● **Work order**: Transcribe exactly, and only, the lines that run from the one containing "F2: none -> 750mA (+15V, ISO_E)" through the end of the records.

● **Exercise data**:
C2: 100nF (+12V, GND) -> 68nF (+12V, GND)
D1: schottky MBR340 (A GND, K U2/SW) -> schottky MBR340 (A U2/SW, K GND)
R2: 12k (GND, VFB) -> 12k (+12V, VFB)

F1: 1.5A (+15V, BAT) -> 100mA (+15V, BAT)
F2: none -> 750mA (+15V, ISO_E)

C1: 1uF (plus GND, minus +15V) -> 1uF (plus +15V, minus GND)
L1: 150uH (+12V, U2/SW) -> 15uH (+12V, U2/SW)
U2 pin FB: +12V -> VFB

● **Task answer**:
F2: none -> 750mA (+15V, ISO_E)

C1: 1uF (plus GND, minus +15V) -> 1uF (plus +15V, minus GND)
L1: 150uH (+12V, U2/SW) -> 15uH (+12V, U2/SW)
U2 pin FB: +12V -> VFB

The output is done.